SOURCE MATERIAL
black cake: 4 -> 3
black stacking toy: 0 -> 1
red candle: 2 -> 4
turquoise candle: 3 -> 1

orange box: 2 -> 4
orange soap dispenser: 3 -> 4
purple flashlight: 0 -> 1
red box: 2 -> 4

...

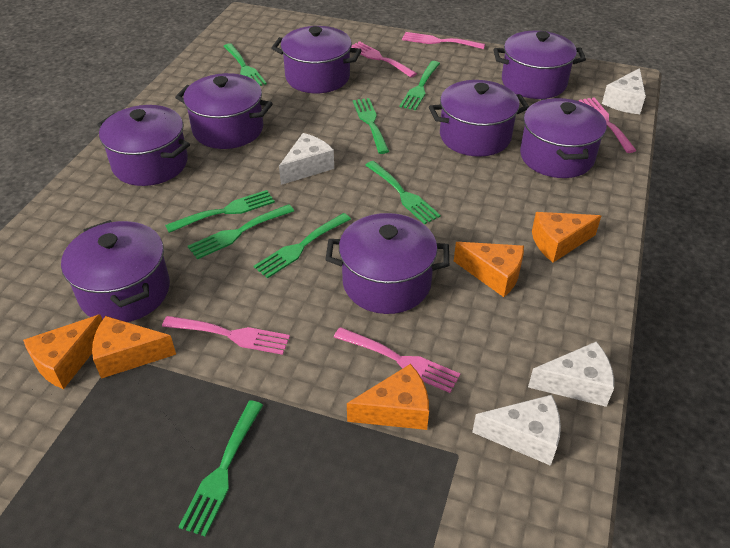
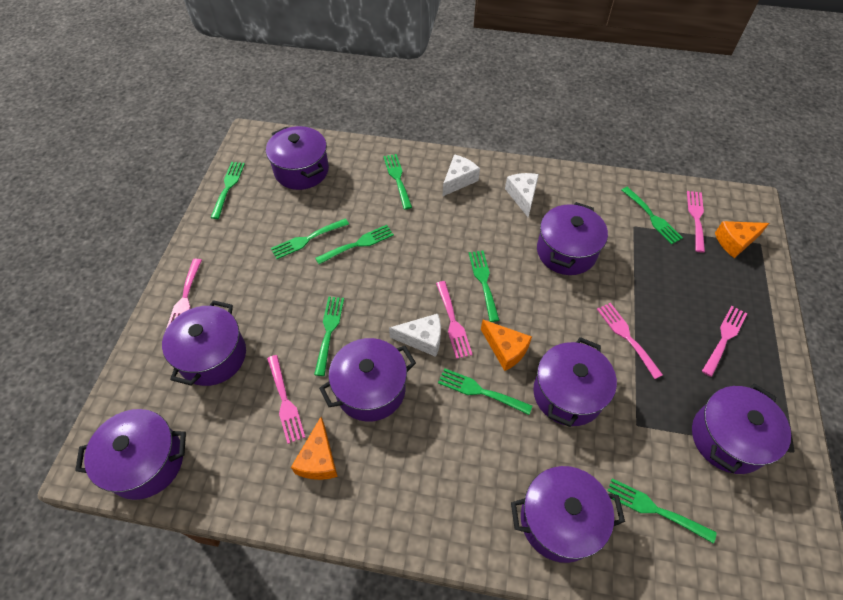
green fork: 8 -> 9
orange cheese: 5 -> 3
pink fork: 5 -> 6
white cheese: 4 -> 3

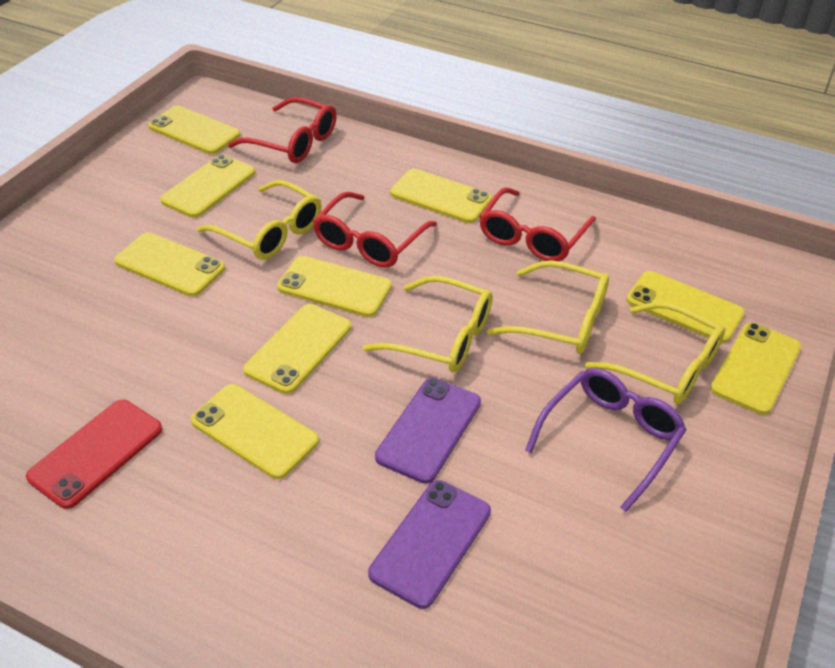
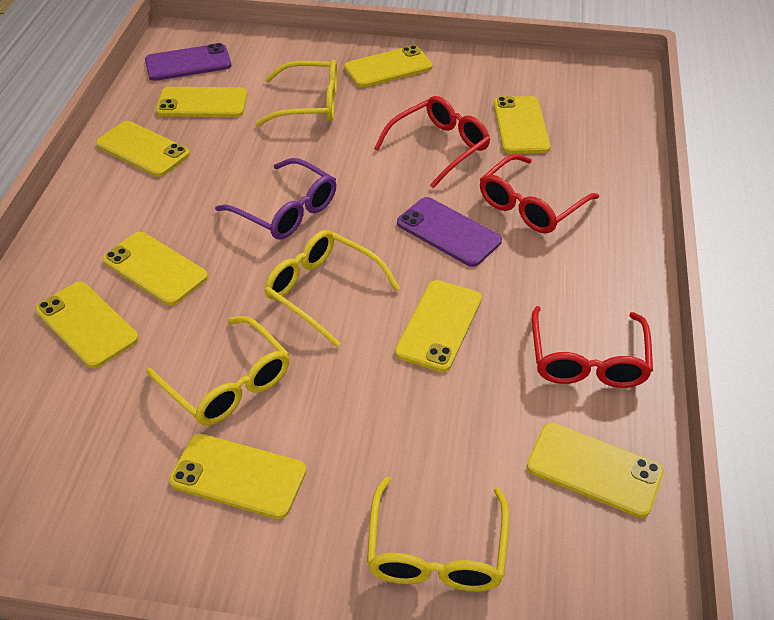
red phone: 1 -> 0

* * *

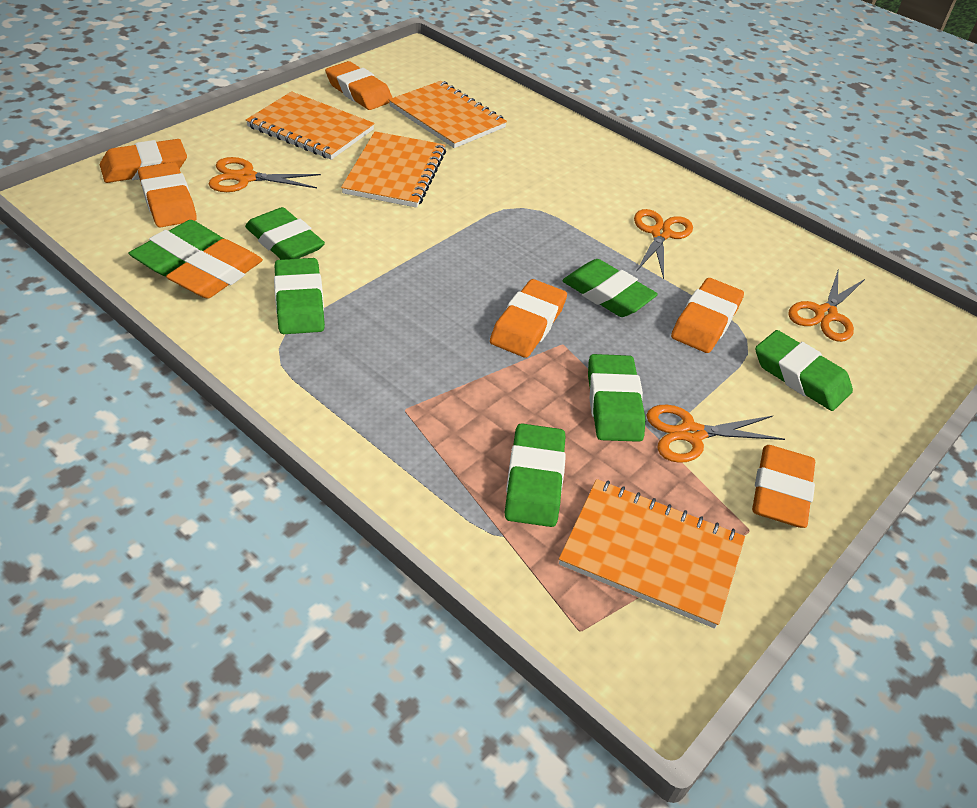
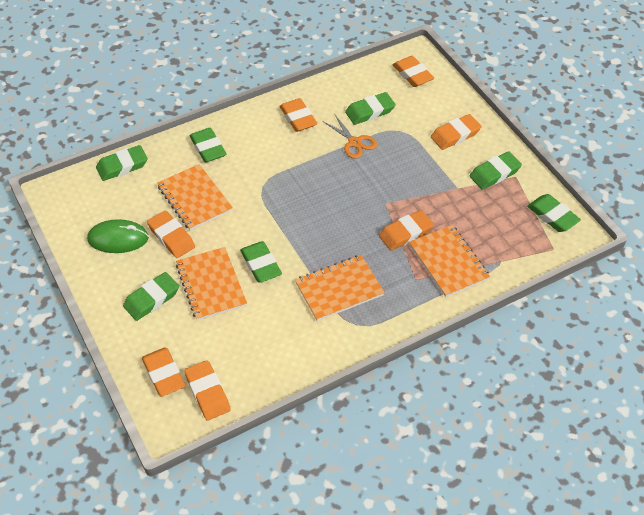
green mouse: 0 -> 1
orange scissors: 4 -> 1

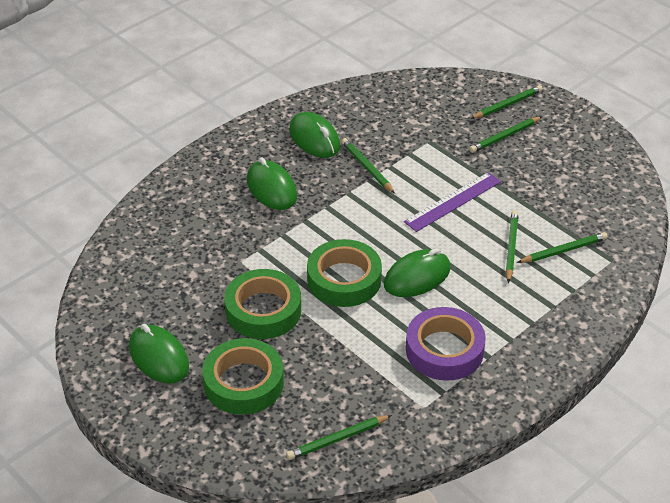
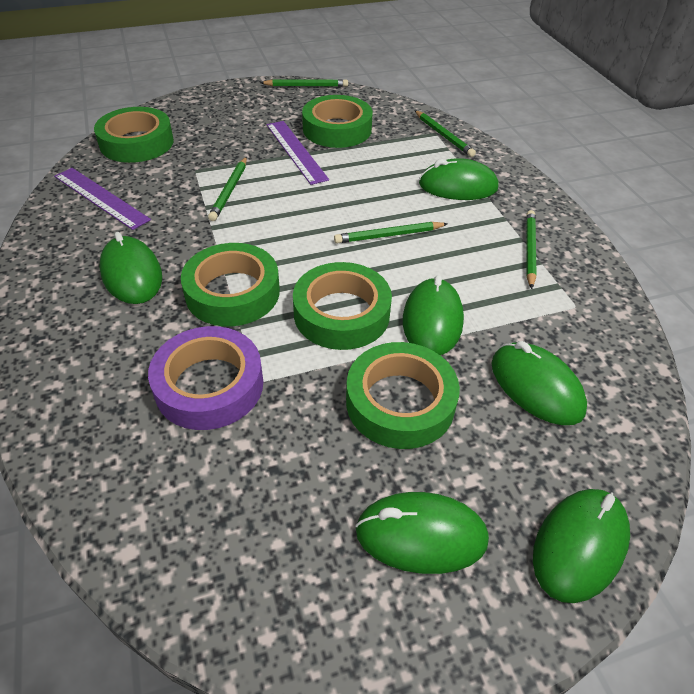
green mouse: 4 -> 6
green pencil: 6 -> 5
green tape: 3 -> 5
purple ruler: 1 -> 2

TASK STATEMENT
The lines in the entries above that carry the word "orange" must be copied.

RESPONSE BOX
orange box: 2 -> 4
orange soap dispenser: 3 -> 4
orange cheese: 5 -> 3
orange scissors: 4 -> 1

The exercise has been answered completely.